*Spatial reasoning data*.
● ● ● ●

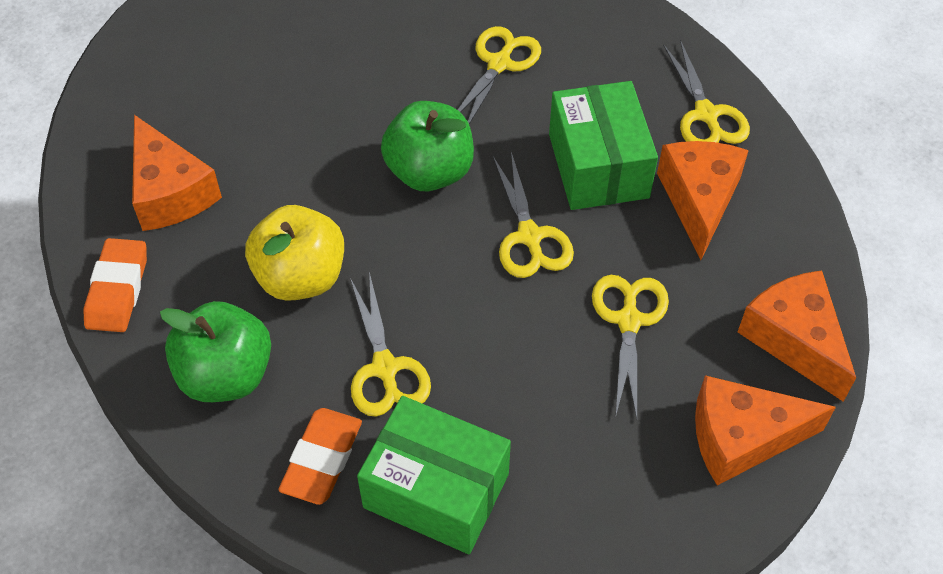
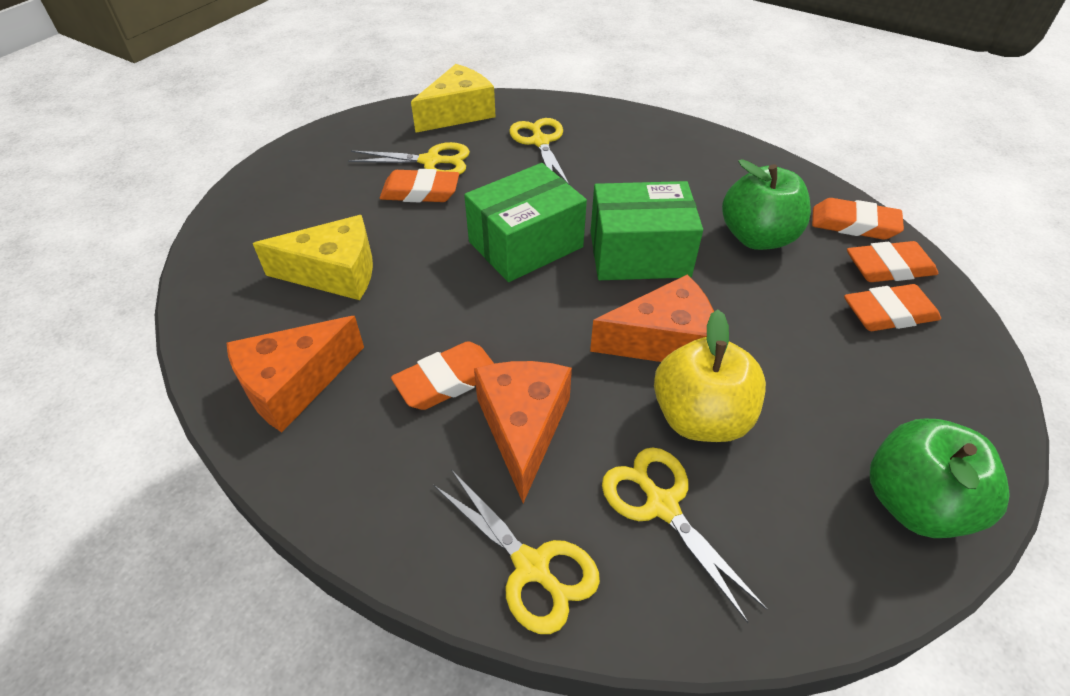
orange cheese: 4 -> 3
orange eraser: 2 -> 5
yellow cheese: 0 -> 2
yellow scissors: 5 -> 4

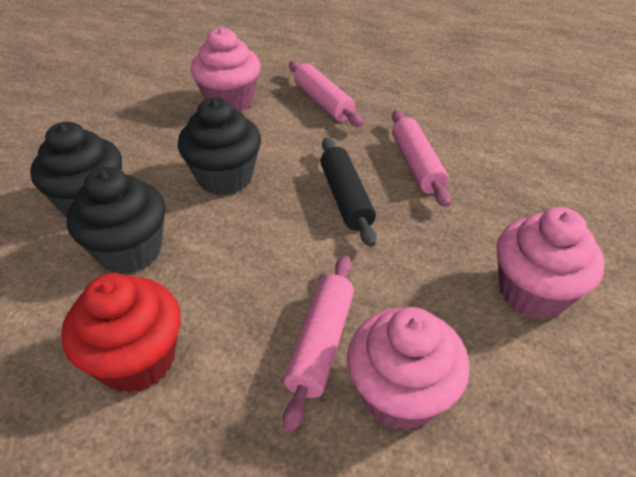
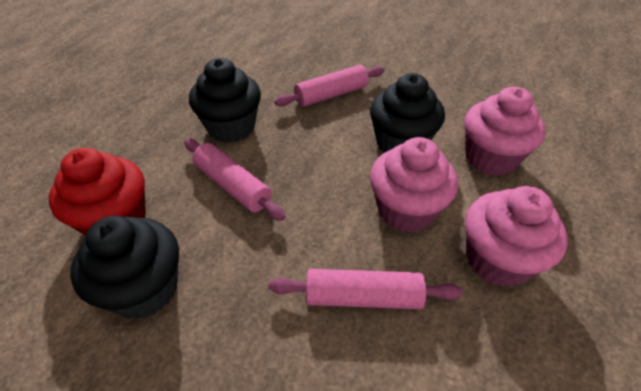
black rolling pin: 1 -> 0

● ● ● ●

*WHAT THE TASK REQUIRES*. Each record must appear again exactly as written above, without its pictures.

*RESPONSE TO THIS TASK*.
orange cheese: 4 -> 3
orange eraser: 2 -> 5
yellow cheese: 0 -> 2
yellow scissors: 5 -> 4

black rolling pin: 1 -> 0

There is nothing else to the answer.